Problem description: Your task is to filter the entries and copy every line containing the string "fork".

Data for the task:
────────────────
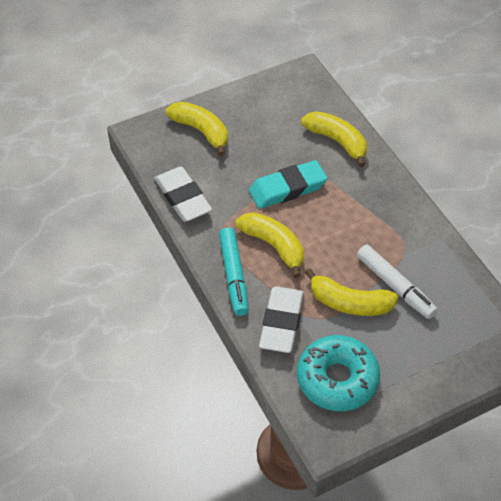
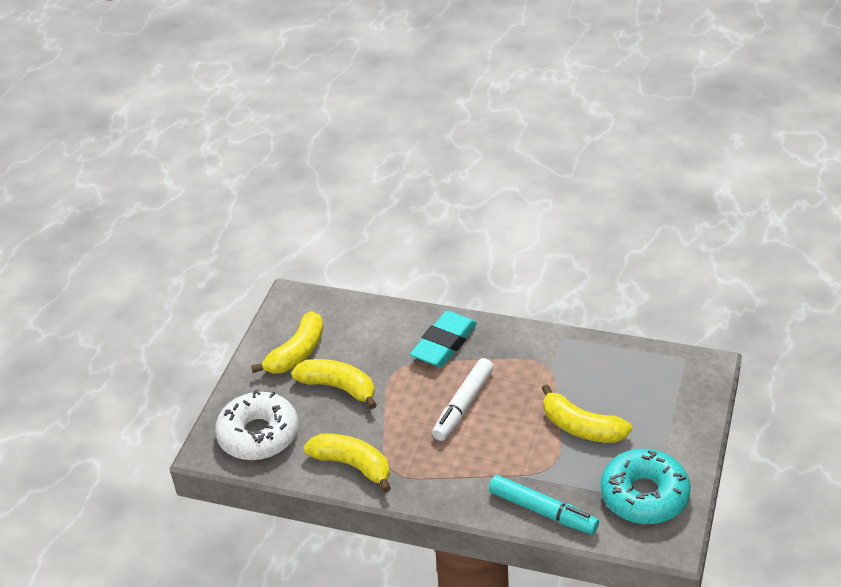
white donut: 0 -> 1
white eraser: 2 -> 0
────────────────
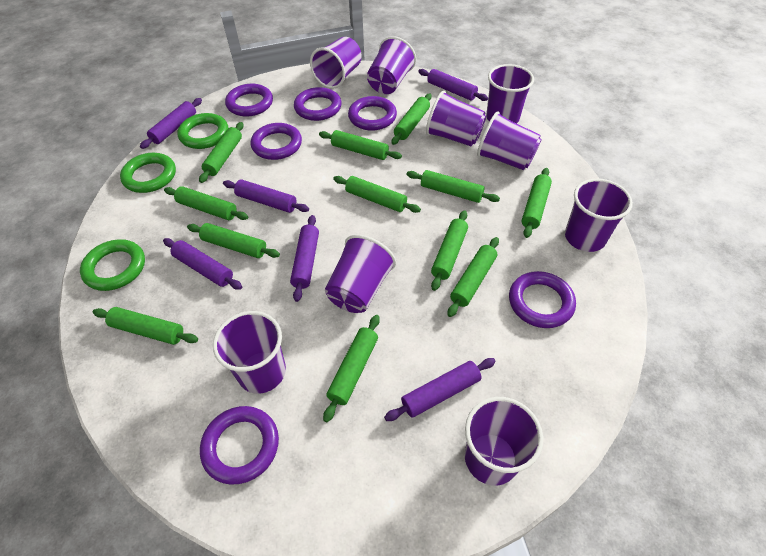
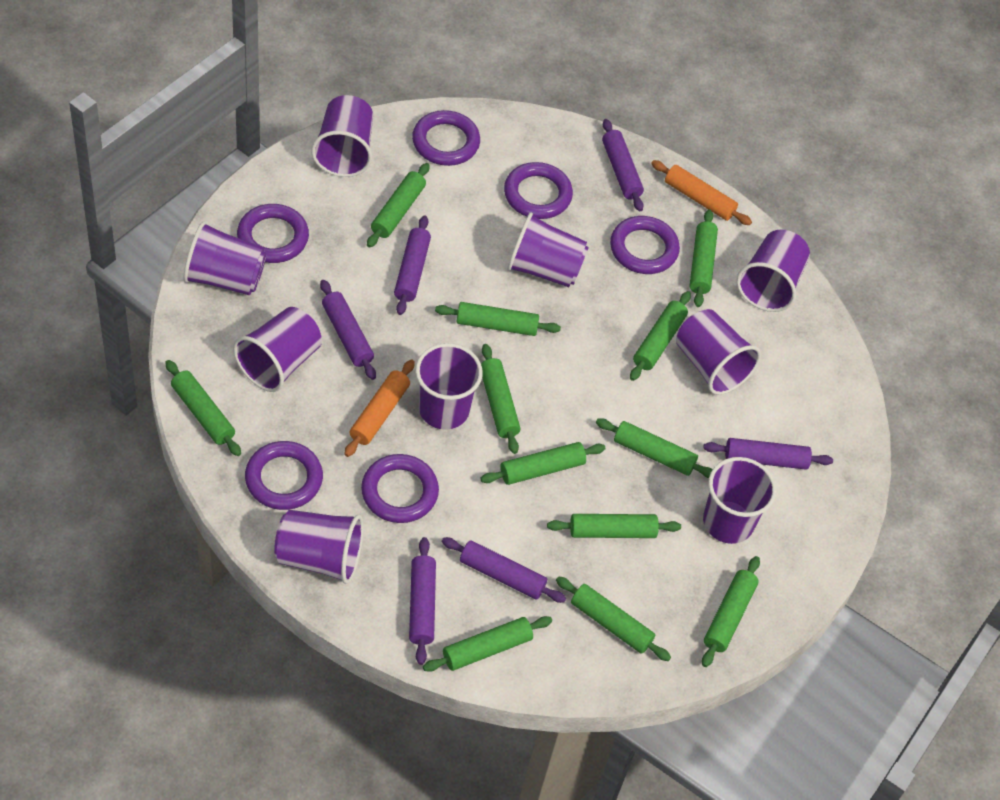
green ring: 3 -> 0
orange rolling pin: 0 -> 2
────────────────
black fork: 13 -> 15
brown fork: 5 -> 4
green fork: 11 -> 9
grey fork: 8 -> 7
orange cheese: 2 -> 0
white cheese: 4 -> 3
────────────────
Result of this exercise:
black fork: 13 -> 15
brown fork: 5 -> 4
green fork: 11 -> 9
grey fork: 8 -> 7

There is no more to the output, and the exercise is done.